> _EXERCISE_
Only some lines are wanted. Transcribe, exactly, the lines below from the line with "none -> black house [247,200,308,256]" up to and including the line with "yellow marker [393,469,476,500]".

● ● ●

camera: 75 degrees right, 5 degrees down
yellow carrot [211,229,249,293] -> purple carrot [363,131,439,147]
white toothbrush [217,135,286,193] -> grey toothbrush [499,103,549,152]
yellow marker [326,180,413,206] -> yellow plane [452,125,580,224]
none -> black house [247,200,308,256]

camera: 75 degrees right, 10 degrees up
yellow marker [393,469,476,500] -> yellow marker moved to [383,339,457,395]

● ● ●

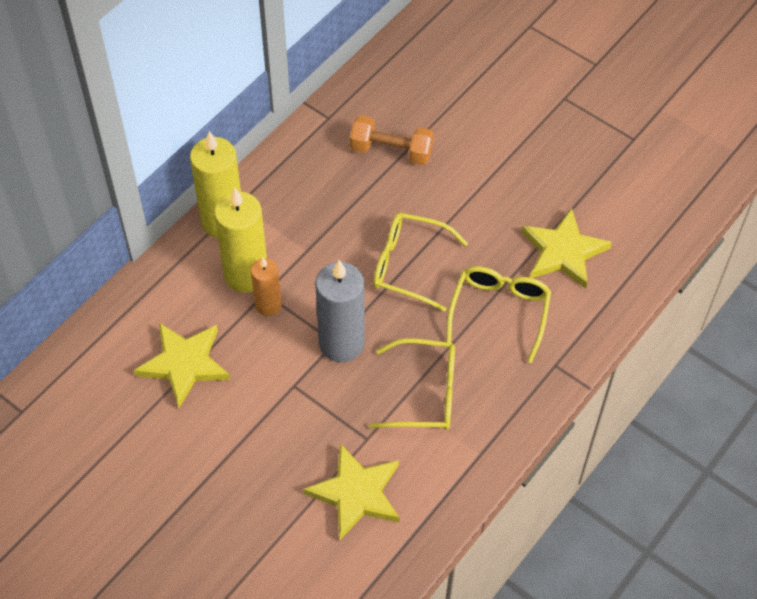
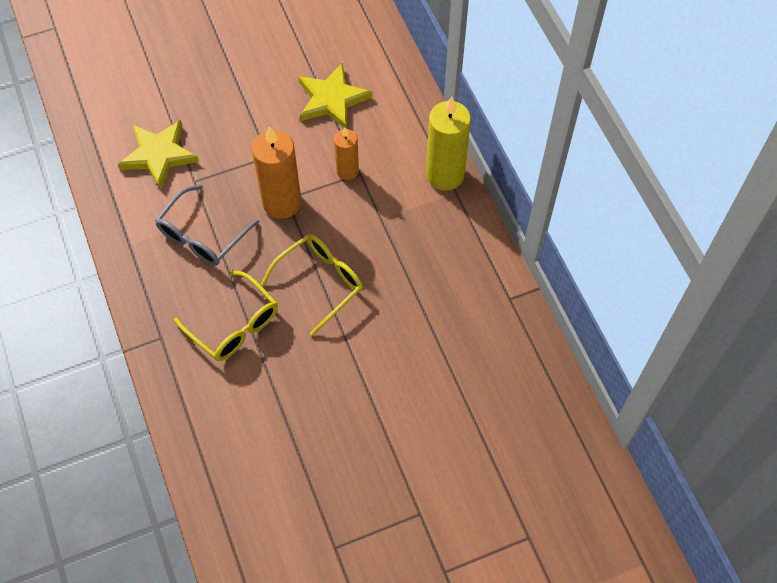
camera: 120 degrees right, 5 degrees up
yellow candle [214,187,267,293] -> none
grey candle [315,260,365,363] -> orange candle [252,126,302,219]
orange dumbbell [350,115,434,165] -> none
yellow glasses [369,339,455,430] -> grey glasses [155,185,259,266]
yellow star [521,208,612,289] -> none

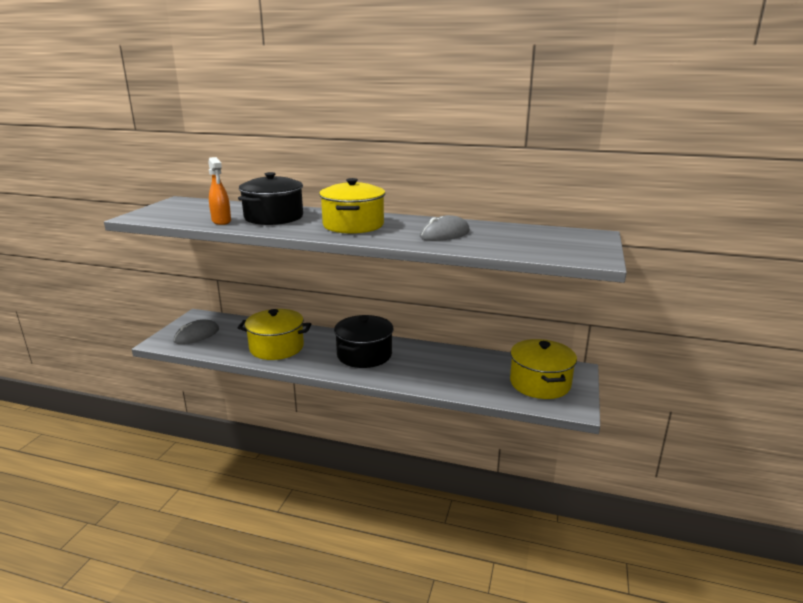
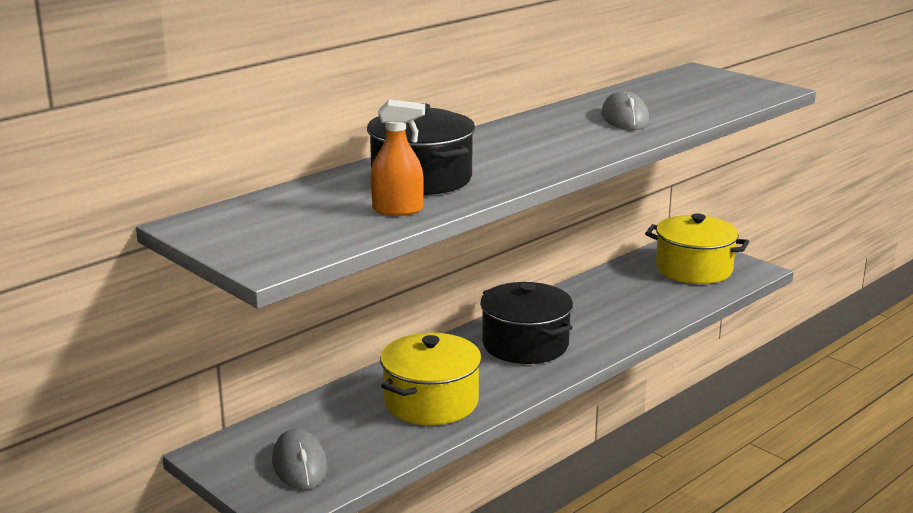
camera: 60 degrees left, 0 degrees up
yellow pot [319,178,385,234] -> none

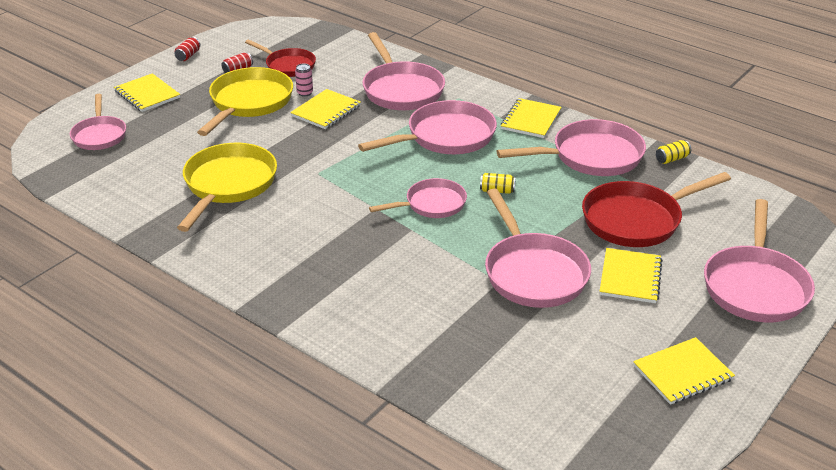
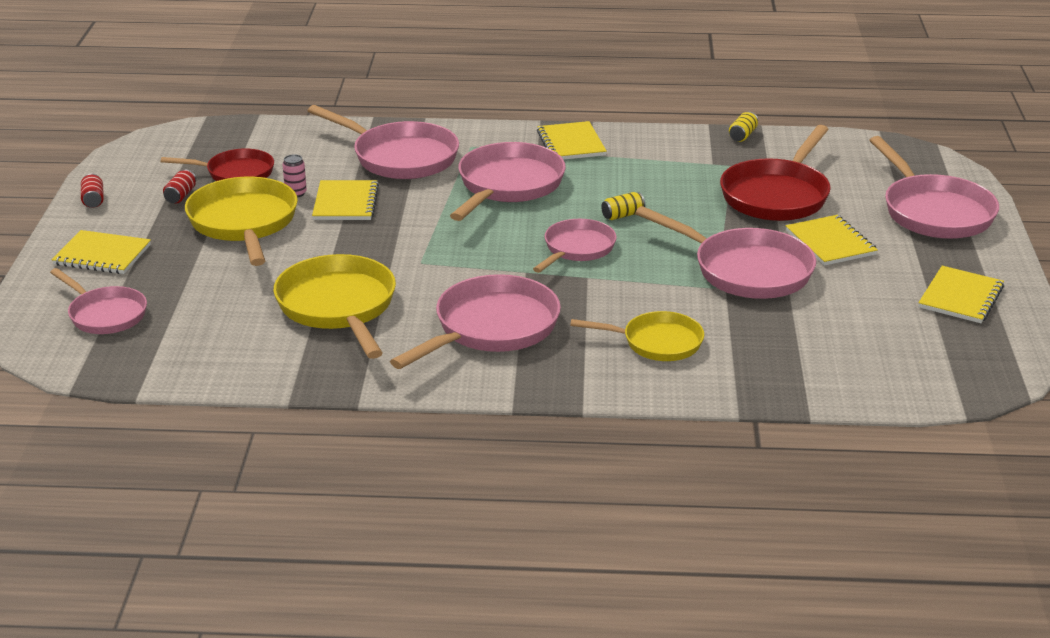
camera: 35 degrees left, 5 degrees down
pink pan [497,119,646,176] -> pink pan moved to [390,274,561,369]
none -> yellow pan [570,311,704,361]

● ● ●

> _RESPONSE TO THIS TASK_
none -> black house [247,200,308,256]

camera: 75 degrees right, 10 degrees up
yellow marker [393,469,476,500] -> yellow marker moved to [383,339,457,395]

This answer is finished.